=== Section Start ===

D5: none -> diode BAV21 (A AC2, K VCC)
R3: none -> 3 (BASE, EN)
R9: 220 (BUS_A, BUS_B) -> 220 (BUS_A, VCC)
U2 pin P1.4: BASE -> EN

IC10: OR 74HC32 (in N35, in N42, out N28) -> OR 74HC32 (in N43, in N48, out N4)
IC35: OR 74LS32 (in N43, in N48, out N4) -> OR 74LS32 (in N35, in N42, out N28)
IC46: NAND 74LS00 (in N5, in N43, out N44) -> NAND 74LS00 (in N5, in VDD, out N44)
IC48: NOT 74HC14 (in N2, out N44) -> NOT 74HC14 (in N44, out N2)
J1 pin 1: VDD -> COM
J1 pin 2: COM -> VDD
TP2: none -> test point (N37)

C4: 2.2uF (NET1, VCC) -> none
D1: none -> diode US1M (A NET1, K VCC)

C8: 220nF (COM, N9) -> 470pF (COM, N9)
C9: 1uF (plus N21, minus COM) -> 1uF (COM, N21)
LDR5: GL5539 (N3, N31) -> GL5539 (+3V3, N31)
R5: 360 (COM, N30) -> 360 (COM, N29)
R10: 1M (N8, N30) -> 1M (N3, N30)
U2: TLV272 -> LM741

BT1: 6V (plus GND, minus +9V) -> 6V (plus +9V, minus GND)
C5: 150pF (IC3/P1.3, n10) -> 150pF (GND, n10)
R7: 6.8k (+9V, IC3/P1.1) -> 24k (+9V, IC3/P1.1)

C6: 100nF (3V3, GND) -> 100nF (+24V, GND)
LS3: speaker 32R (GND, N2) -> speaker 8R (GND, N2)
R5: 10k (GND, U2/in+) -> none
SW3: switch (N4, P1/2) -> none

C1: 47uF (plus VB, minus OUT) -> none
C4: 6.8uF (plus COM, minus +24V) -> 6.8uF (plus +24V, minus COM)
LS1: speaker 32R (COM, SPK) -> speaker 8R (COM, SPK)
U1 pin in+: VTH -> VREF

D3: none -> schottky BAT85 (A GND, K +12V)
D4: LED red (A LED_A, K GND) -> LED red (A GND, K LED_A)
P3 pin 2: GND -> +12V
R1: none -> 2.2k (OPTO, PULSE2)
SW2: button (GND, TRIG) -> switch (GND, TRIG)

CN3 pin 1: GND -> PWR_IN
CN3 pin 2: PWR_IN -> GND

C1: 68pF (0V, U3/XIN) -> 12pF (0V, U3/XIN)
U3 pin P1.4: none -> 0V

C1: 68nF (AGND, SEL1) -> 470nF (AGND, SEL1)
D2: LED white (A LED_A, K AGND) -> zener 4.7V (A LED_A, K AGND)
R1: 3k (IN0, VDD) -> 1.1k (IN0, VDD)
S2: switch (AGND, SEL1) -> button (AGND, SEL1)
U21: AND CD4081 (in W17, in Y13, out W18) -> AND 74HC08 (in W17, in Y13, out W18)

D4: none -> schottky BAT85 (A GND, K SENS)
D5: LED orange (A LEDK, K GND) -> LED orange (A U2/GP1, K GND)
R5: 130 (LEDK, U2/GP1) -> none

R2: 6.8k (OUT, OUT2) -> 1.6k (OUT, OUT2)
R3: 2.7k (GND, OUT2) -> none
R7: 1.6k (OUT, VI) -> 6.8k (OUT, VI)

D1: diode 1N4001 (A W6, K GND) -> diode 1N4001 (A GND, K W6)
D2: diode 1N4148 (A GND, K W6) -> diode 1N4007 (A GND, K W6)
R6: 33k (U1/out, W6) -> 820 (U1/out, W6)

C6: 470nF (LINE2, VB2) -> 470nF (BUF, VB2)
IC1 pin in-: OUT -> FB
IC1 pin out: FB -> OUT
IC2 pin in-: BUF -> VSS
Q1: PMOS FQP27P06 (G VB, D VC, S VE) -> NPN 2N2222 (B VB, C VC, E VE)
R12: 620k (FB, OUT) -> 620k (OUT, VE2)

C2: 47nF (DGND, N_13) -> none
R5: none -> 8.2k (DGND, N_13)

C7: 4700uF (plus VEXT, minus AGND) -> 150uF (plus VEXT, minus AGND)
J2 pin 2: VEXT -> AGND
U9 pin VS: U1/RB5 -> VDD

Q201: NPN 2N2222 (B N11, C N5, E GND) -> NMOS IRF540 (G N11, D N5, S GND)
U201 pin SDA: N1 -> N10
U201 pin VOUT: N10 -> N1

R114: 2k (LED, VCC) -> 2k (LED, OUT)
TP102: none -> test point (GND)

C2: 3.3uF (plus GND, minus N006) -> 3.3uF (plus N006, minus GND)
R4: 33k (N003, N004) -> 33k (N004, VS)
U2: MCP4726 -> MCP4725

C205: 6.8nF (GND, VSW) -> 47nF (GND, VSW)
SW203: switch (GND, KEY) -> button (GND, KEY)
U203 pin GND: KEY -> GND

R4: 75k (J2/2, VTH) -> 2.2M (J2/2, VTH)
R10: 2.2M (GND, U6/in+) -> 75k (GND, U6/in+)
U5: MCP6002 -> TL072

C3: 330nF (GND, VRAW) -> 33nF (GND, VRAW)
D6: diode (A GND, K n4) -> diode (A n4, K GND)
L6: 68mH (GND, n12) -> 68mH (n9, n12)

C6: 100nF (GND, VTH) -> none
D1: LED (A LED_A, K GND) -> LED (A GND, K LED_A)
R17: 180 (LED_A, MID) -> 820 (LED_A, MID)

=== Section End ===

TASK TO CARRY OUT: Please restate word for word only the lines from the one with "SW203: switch (GND, KEY) -> button (GND, KEY)" through the final line of the listing above, both of them included.

COMPLETED TASK:
SW203: switch (GND, KEY) -> button (GND, KEY)
U203 pin GND: KEY -> GND

R4: 75k (J2/2, VTH) -> 2.2M (J2/2, VTH)
R10: 2.2M (GND, U6/in+) -> 75k (GND, U6/in+)
U5: MCP6002 -> TL072

C3: 330nF (GND, VRAW) -> 33nF (GND, VRAW)
D6: diode (A GND, K n4) -> diode (A n4, K GND)
L6: 68mH (GND, n12) -> 68mH (n9, n12)

C6: 100nF (GND, VTH) -> none
D1: LED (A LED_A, K GND) -> LED (A GND, K LED_A)
R17: 180 (LED_A, MID) -> 820 (LED_A, MID)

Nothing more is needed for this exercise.